Directions for this task - The following data is to be repeated exactly, its pictures excluded.

Data extract -
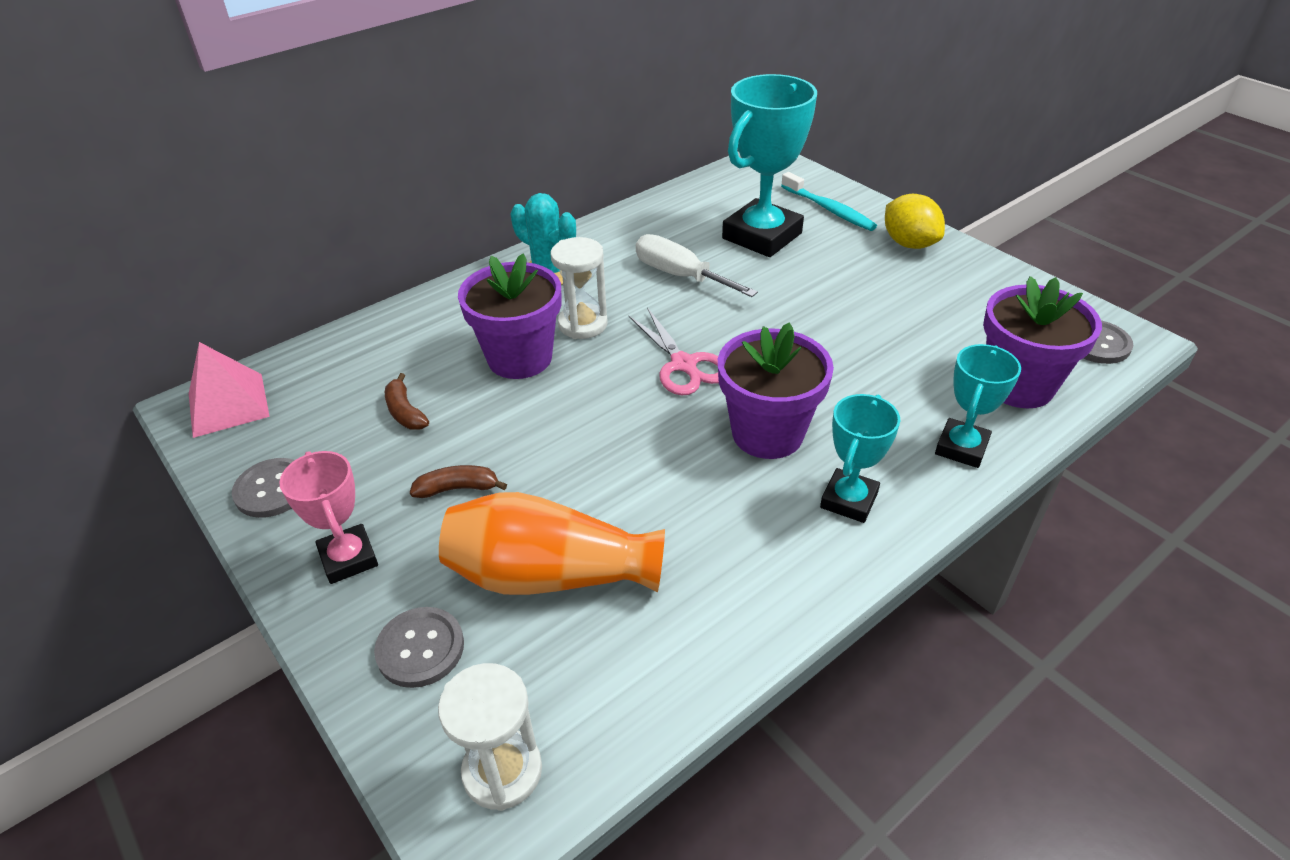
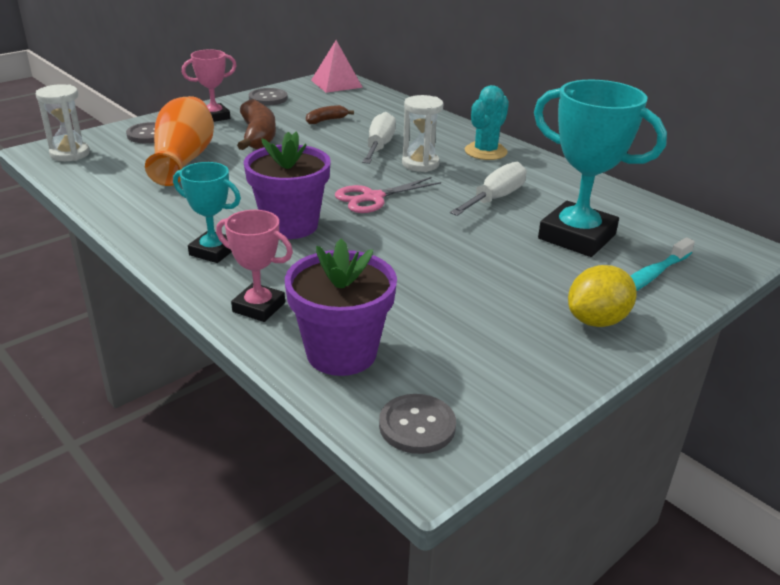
camera: 85 degrees right, 10 degrees down
(458, 488) = (258, 136): brown banana -> brown banana, size x1.90
(520, 358) = (379, 146): purple flower pot -> white screwdriver
(961, 448) = (259, 307): turquoise trophy -> pink trophy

Written response -
camera: 85 degrees right, 10 degrees down
(458, 488) = (258, 136): brown banana -> brown banana, size x1.90
(520, 358) = (379, 146): purple flower pot -> white screwdriver
(961, 448) = (259, 307): turquoise trophy -> pink trophy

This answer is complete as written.